* **REQUIRED WORK**:
Please reproduce the following listing word for word, keeping every line from first to last.

* **RECORDS TO PROCESS**:

↓↓↓

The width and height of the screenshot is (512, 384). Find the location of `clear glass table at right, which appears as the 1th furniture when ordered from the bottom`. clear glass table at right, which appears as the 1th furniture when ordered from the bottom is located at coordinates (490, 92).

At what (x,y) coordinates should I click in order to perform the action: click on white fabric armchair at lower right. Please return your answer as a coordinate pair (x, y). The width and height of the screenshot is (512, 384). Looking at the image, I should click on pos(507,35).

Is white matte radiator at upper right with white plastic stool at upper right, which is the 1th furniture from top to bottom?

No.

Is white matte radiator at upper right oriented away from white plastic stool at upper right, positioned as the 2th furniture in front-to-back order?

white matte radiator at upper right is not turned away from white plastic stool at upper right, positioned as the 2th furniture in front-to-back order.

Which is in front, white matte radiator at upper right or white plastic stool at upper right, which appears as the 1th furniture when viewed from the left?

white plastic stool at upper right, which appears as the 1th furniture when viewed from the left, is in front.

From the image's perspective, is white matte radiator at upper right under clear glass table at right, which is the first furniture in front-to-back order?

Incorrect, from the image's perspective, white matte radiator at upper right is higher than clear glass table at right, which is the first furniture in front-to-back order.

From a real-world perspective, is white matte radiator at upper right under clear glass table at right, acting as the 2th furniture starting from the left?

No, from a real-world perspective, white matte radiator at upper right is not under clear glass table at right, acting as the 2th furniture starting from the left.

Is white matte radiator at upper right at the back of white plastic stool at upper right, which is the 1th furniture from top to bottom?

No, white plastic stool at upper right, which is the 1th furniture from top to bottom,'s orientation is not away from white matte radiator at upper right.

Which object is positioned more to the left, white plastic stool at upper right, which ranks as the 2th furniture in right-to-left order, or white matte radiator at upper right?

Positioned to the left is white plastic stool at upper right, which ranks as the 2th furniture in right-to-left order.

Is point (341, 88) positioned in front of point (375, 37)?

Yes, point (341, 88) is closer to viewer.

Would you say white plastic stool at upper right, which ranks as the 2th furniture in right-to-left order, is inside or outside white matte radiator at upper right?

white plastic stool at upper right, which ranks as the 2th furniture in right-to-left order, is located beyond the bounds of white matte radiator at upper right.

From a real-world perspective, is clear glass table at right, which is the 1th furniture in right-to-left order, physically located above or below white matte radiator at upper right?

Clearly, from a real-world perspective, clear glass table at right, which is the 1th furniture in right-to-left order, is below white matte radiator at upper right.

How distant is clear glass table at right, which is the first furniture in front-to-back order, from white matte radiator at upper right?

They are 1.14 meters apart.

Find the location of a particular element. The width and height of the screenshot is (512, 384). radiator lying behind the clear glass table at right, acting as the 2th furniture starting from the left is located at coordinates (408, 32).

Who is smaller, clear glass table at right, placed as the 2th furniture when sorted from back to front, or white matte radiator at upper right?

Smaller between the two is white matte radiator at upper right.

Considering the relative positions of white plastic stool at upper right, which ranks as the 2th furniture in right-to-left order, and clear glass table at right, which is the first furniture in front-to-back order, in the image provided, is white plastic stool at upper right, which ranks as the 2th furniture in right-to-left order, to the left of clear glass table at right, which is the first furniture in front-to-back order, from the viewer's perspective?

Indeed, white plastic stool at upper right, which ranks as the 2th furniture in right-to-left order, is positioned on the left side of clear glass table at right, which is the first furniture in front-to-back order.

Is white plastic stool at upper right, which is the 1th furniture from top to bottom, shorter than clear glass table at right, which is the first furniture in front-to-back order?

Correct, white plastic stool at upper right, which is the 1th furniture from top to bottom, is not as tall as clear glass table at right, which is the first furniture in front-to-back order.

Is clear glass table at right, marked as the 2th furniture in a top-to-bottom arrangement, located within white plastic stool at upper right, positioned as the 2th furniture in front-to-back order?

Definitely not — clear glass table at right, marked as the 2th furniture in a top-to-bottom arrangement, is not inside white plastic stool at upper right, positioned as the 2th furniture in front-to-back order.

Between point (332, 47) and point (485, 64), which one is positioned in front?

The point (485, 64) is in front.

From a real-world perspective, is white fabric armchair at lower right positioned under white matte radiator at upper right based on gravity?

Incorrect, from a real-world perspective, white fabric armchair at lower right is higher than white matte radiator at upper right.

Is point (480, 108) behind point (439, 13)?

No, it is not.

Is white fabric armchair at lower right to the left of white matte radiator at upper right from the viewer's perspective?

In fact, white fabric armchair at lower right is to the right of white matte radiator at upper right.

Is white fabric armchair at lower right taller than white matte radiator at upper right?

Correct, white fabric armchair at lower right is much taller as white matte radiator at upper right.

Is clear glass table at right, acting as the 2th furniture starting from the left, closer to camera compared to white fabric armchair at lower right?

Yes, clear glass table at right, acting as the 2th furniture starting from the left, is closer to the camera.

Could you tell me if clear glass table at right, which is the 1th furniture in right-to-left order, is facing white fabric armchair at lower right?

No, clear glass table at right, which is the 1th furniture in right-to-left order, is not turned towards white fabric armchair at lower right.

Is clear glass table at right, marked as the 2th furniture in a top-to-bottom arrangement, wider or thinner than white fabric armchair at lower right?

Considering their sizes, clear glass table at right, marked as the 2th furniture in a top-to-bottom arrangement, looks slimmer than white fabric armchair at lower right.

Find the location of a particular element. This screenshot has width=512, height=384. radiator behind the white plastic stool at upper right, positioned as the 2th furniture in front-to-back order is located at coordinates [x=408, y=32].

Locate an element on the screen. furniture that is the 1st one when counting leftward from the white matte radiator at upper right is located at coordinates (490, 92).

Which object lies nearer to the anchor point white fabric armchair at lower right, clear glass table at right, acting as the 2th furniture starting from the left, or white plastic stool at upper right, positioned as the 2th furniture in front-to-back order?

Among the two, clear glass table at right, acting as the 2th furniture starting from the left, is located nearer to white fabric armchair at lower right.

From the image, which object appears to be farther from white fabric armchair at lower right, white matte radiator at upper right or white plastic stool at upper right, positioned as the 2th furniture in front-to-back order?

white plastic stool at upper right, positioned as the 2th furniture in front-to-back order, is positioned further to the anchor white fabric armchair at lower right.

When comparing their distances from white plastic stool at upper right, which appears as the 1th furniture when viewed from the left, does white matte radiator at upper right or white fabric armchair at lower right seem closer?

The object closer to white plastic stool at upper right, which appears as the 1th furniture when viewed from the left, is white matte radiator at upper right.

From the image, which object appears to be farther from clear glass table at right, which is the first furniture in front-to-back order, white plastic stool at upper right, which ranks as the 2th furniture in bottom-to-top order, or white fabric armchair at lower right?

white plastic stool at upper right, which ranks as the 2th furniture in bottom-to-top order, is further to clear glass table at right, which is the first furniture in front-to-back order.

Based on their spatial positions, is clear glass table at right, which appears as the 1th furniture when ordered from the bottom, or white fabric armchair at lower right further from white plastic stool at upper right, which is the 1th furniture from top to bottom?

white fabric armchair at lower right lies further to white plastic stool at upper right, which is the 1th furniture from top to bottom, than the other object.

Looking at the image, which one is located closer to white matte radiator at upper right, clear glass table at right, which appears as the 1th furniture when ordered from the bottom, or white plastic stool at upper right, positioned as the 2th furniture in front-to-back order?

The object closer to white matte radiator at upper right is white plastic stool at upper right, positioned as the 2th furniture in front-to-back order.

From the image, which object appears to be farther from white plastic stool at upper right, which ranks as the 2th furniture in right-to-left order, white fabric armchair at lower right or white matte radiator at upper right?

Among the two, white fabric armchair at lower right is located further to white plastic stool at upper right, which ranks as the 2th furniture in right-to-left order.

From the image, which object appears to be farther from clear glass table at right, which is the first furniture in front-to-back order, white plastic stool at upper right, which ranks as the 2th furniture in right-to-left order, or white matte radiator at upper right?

↑↑↑

* **THE OUTPUT**:
The width and height of the screenshot is (512, 384). Find the location of `clear glass table at right, which appears as the 1th furniture when ordered from the bottom`. clear glass table at right, which appears as the 1th furniture when ordered from the bottom is located at coordinates (490, 92).

At what (x,y) coordinates should I click in order to perform the action: click on white fabric armchair at lower right. Please return your answer as a coordinate pair (x, y). The width and height of the screenshot is (512, 384). Looking at the image, I should click on pos(507,35).

Is white matte radiator at upper right with white plastic stool at upper right, which is the 1th furniture from top to bottom?

No.

Is white matte radiator at upper right oriented away from white plastic stool at upper right, positioned as the 2th furniture in front-to-back order?

white matte radiator at upper right is not turned away from white plastic stool at upper right, positioned as the 2th furniture in front-to-back order.

Which is in front, white matte radiator at upper right or white plastic stool at upper right, which appears as the 1th furniture when viewed from the left?

white plastic stool at upper right, which appears as the 1th furniture when viewed from the left, is in front.

From the image's perspective, is white matte radiator at upper right under clear glass table at right, which is the first furniture in front-to-back order?

Incorrect, from the image's perspective, white matte radiator at upper right is higher than clear glass table at right, which is the first furniture in front-to-back order.

From a real-world perspective, is white matte radiator at upper right under clear glass table at right, acting as the 2th furniture starting from the left?

No, from a real-world perspective, white matte radiator at upper right is not under clear glass table at right, acting as the 2th furniture starting from the left.

Is white matte radiator at upper right at the back of white plastic stool at upper right, which is the 1th furniture from top to bottom?

No, white plastic stool at upper right, which is the 1th furniture from top to bottom,'s orientation is not away from white matte radiator at upper right.

Which object is positioned more to the left, white plastic stool at upper right, which ranks as the 2th furniture in right-to-left order, or white matte radiator at upper right?

Positioned to the left is white plastic stool at upper right, which ranks as the 2th furniture in right-to-left order.

Is point (341, 88) positioned in front of point (375, 37)?

Yes, point (341, 88) is closer to viewer.

Would you say white plastic stool at upper right, which ranks as the 2th furniture in right-to-left order, is inside or outside white matte radiator at upper right?

white plastic stool at upper right, which ranks as the 2th furniture in right-to-left order, is located beyond the bounds of white matte radiator at upper right.

From a real-world perspective, is clear glass table at right, which is the 1th furniture in right-to-left order, physically located above or below white matte radiator at upper right?

Clearly, from a real-world perspective, clear glass table at right, which is the 1th furniture in right-to-left order, is below white matte radiator at upper right.

How distant is clear glass table at right, which is the first furniture in front-to-back order, from white matte radiator at upper right?

They are 1.14 meters apart.

Find the location of a particular element. The width and height of the screenshot is (512, 384). radiator lying behind the clear glass table at right, acting as the 2th furniture starting from the left is located at coordinates (408, 32).

Who is smaller, clear glass table at right, placed as the 2th furniture when sorted from back to front, or white matte radiator at upper right?

Smaller between the two is white matte radiator at upper right.

Considering the relative positions of white plastic stool at upper right, which ranks as the 2th furniture in right-to-left order, and clear glass table at right, which is the first furniture in front-to-back order, in the image provided, is white plastic stool at upper right, which ranks as the 2th furniture in right-to-left order, to the left of clear glass table at right, which is the first furniture in front-to-back order, from the viewer's perspective?

Indeed, white plastic stool at upper right, which ranks as the 2th furniture in right-to-left order, is positioned on the left side of clear glass table at right, which is the first furniture in front-to-back order.

Is white plastic stool at upper right, which is the 1th furniture from top to bottom, shorter than clear glass table at right, which is the first furniture in front-to-back order?

Correct, white plastic stool at upper right, which is the 1th furniture from top to bottom, is not as tall as clear glass table at right, which is the first furniture in front-to-back order.

Is clear glass table at right, marked as the 2th furniture in a top-to-bottom arrangement, located within white plastic stool at upper right, positioned as the 2th furniture in front-to-back order?

Definitely not — clear glass table at right, marked as the 2th furniture in a top-to-bottom arrangement, is not inside white plastic stool at upper right, positioned as the 2th furniture in front-to-back order.

Between point (332, 47) and point (485, 64), which one is positioned in front?

The point (485, 64) is in front.

From a real-world perspective, is white fabric armchair at lower right positioned under white matte radiator at upper right based on gravity?

Incorrect, from a real-world perspective, white fabric armchair at lower right is higher than white matte radiator at upper right.

Is point (480, 108) behind point (439, 13)?

No, it is not.

Is white fabric armchair at lower right to the left of white matte radiator at upper right from the viewer's perspective?

In fact, white fabric armchair at lower right is to the right of white matte radiator at upper right.

Is white fabric armchair at lower right taller than white matte radiator at upper right?

Correct, white fabric armchair at lower right is much taller as white matte radiator at upper right.

Is clear glass table at right, acting as the 2th furniture starting from the left, closer to camera compared to white fabric armchair at lower right?

Yes, clear glass table at right, acting as the 2th furniture starting from the left, is closer to the camera.

Could you tell me if clear glass table at right, which is the 1th furniture in right-to-left order, is facing white fabric armchair at lower right?

No, clear glass table at right, which is the 1th furniture in right-to-left order, is not turned towards white fabric armchair at lower right.

Is clear glass table at right, marked as the 2th furniture in a top-to-bottom arrangement, wider or thinner than white fabric armchair at lower right?

Considering their sizes, clear glass table at right, marked as the 2th furniture in a top-to-bottom arrangement, looks slimmer than white fabric armchair at lower right.

Find the location of a particular element. This screenshot has width=512, height=384. radiator behind the white plastic stool at upper right, positioned as the 2th furniture in front-to-back order is located at coordinates [x=408, y=32].

Locate an element on the screen. furniture that is the 1st one when counting leftward from the white matte radiator at upper right is located at coordinates (490, 92).

Which object lies nearer to the anchor point white fabric armchair at lower right, clear glass table at right, acting as the 2th furniture starting from the left, or white plastic stool at upper right, positioned as the 2th furniture in front-to-back order?

Among the two, clear glass table at right, acting as the 2th furniture starting from the left, is located nearer to white fabric armchair at lower right.

From the image, which object appears to be farther from white fabric armchair at lower right, white matte radiator at upper right or white plastic stool at upper right, positioned as the 2th furniture in front-to-back order?

white plastic stool at upper right, positioned as the 2th furniture in front-to-back order, is positioned further to the anchor white fabric armchair at lower right.

When comparing their distances from white plastic stool at upper right, which appears as the 1th furniture when viewed from the left, does white matte radiator at upper right or white fabric armchair at lower right seem closer?

The object closer to white plastic stool at upper right, which appears as the 1th furniture when viewed from the left, is white matte radiator at upper right.

From the image, which object appears to be farther from clear glass table at right, which is the first furniture in front-to-back order, white plastic stool at upper right, which ranks as the 2th furniture in bottom-to-top order, or white fabric armchair at lower right?

white plastic stool at upper right, which ranks as the 2th furniture in bottom-to-top order, is further to clear glass table at right, which is the first furniture in front-to-back order.

Based on their spatial positions, is clear glass table at right, which appears as the 1th furniture when ordered from the bottom, or white fabric armchair at lower right further from white plastic stool at upper right, which is the 1th furniture from top to bottom?

white fabric armchair at lower right lies further to white plastic stool at upper right, which is the 1th furniture from top to bottom, than the other object.

Looking at the image, which one is located closer to white matte radiator at upper right, clear glass table at right, which appears as the 1th furniture when ordered from the bottom, or white plastic stool at upper right, positioned as the 2th furniture in front-to-back order?

The object closer to white matte radiator at upper right is white plastic stool at upper right, positioned as the 2th furniture in front-to-back order.

From the image, which object appears to be farther from white plastic stool at upper right, which ranks as the 2th furniture in right-to-left order, white fabric armchair at lower right or white matte radiator at upper right?

Among the two, white fabric armchair at lower right is located further to white plastic stool at upper right, which ranks as the 2th furniture in right-to-left order.

From the image, which object appears to be farther from clear glass table at right, which is the first furniture in front-to-back order, white plastic stool at upper right, which ranks as the 2th furniture in right-to-left order, or white matte radiator at upper right?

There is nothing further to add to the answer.